WORK INSTRUCTIONS: Without any pictures, reproduce exactly the lines running from the line containing "(612, 144) = (473, 132): black" through the end of the entries.

===

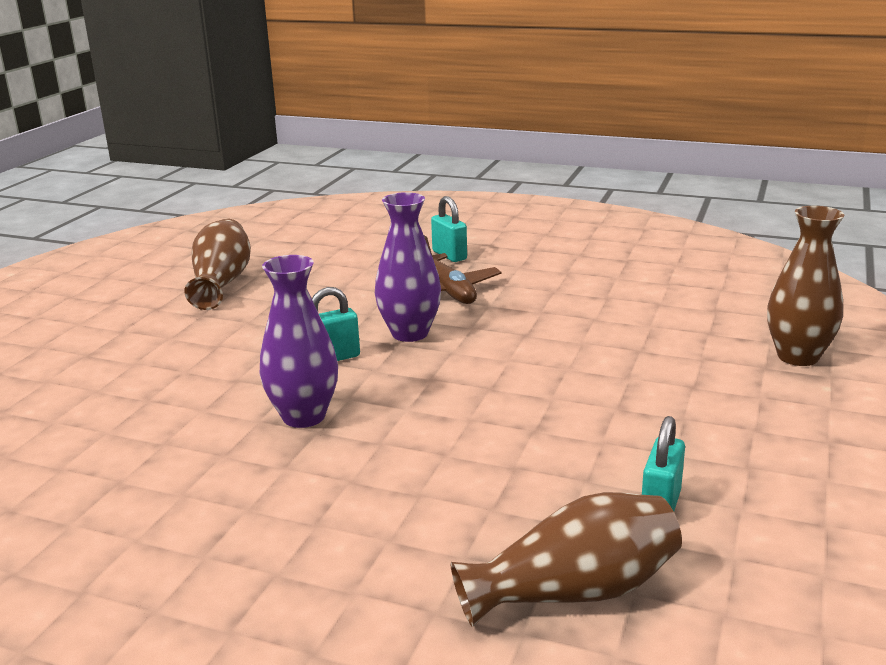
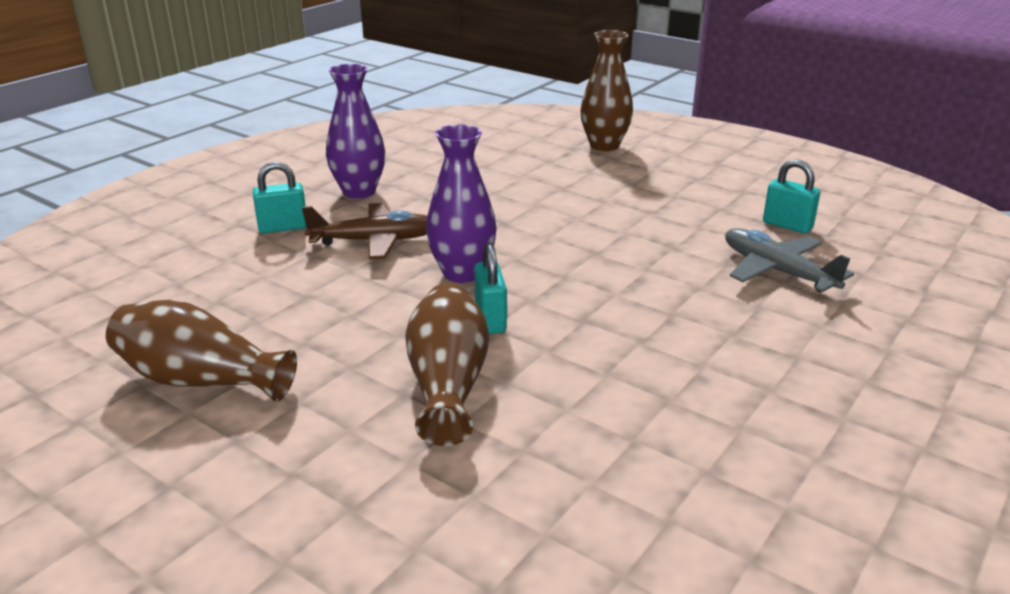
camera: 75 degrees left, 5 degrees up
(304, 416) = (610, 347): purple vase -> purple vase (359, 191)
(514, 503) = (777, 271): none -> grey plane
(574, 592) = (881, 269): brown vase -> brown vase (448, 384)

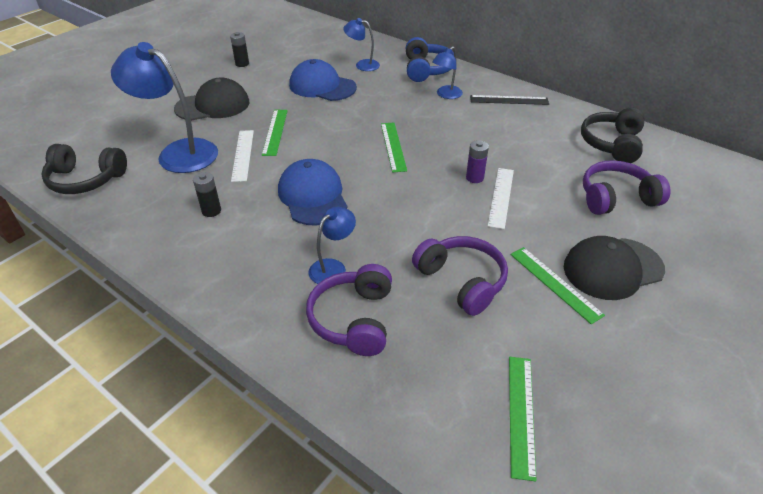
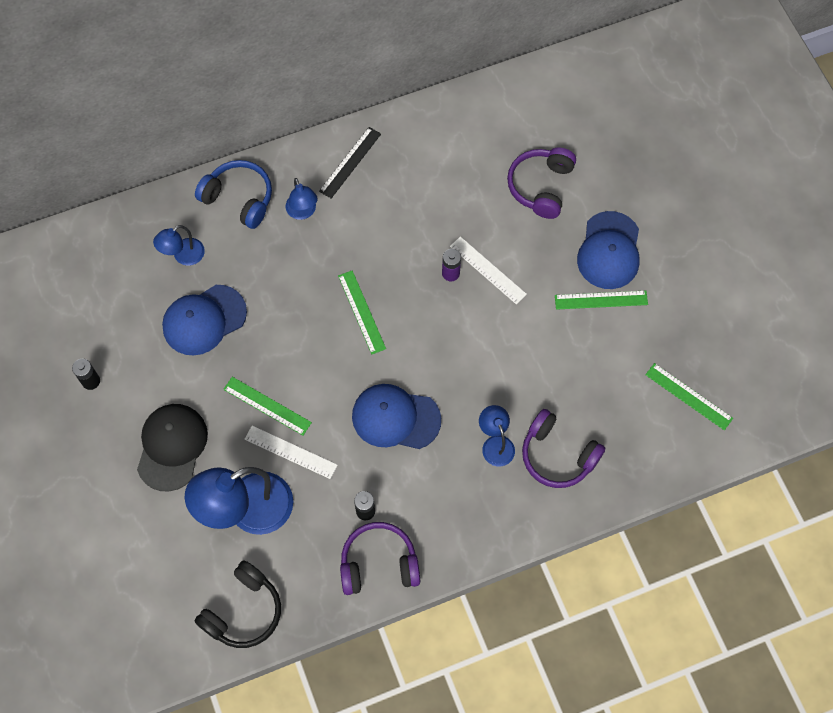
camera: 60 degrees left, 25 degrees up
(393, 146) = (361, 312): green ruler -> green ruler turned 45 degrees clockwise
(462, 281) = (563, 360): purple headphones -> purple headphones (379, 564)
(612, 144) = (473, 132): black headphones -> none
(612, 268) = (609, 251): black cap -> blue cap

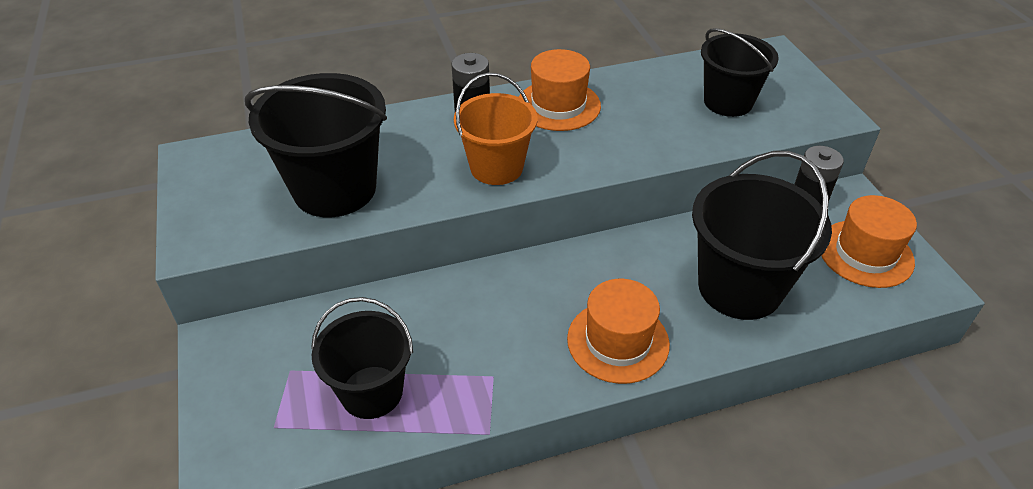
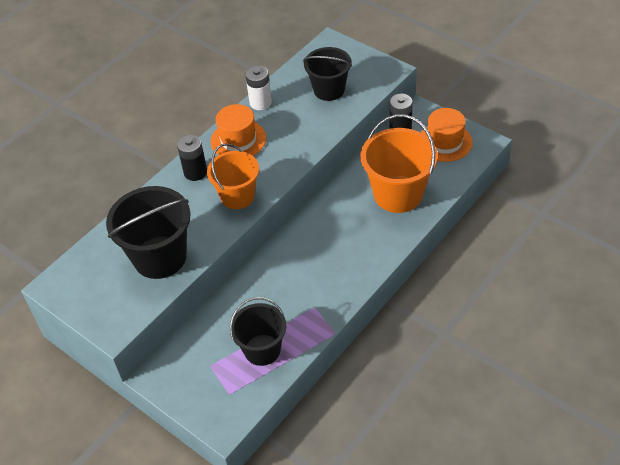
camera: 30 degrees left, 5 degrees up
(618, 341) = (360, 255): orange hat -> none
(624, 78) = (260, 103): none -> white battery
(739, 287) = (398, 194): black bucket -> orange bucket

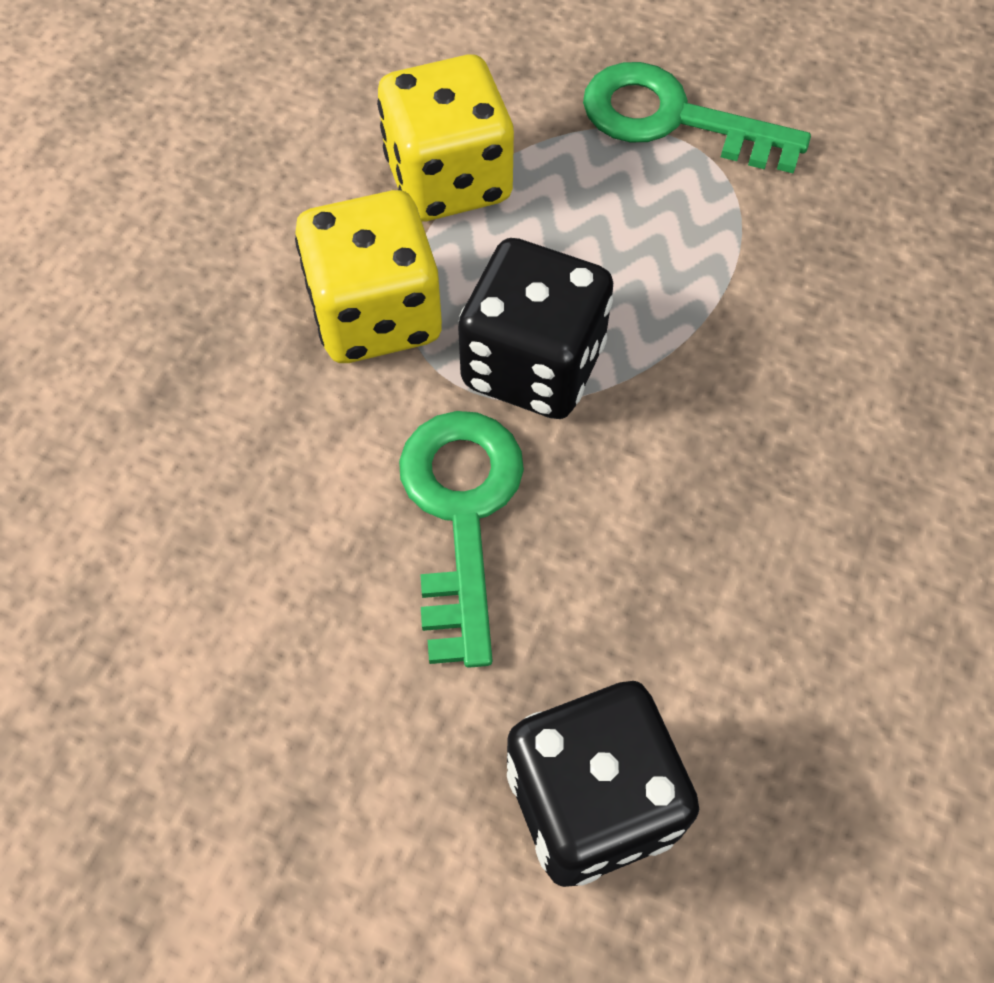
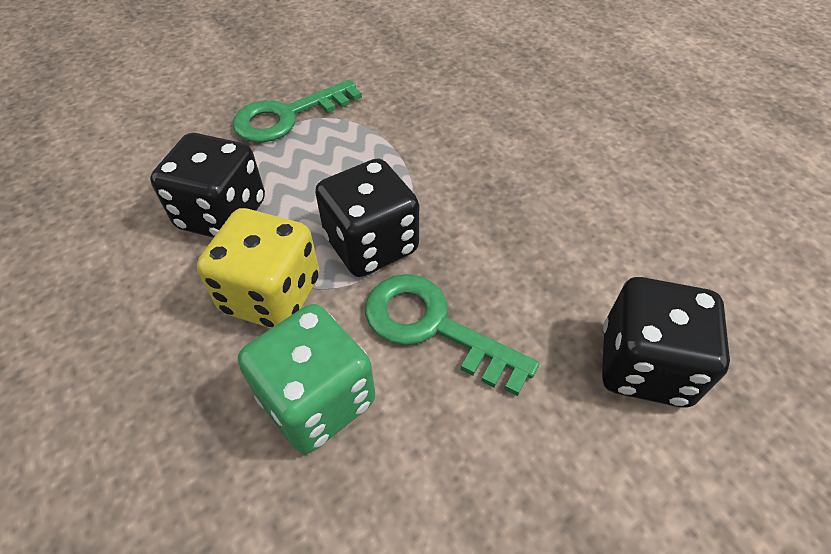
camera: 55 degrees left, 10 degrees down
(278, 455) = (317, 399): none -> green dice
(448, 180) = (222, 214): yellow dice -> black dice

===

RESPONSE BOX:
(612, 144) = (473, 132): black headphones -> none
(612, 268) = (609, 251): black cap -> blue cap

camera: 30 degrees left, 5 degrees up
(618, 341) = (360, 255): orange hat -> none
(624, 78) = (260, 103): none -> white battery
(739, 287) = (398, 194): black bucket -> orange bucket

camera: 55 degrees left, 10 degrees down
(278, 455) = (317, 399): none -> green dice
(448, 180) = (222, 214): yellow dice -> black dice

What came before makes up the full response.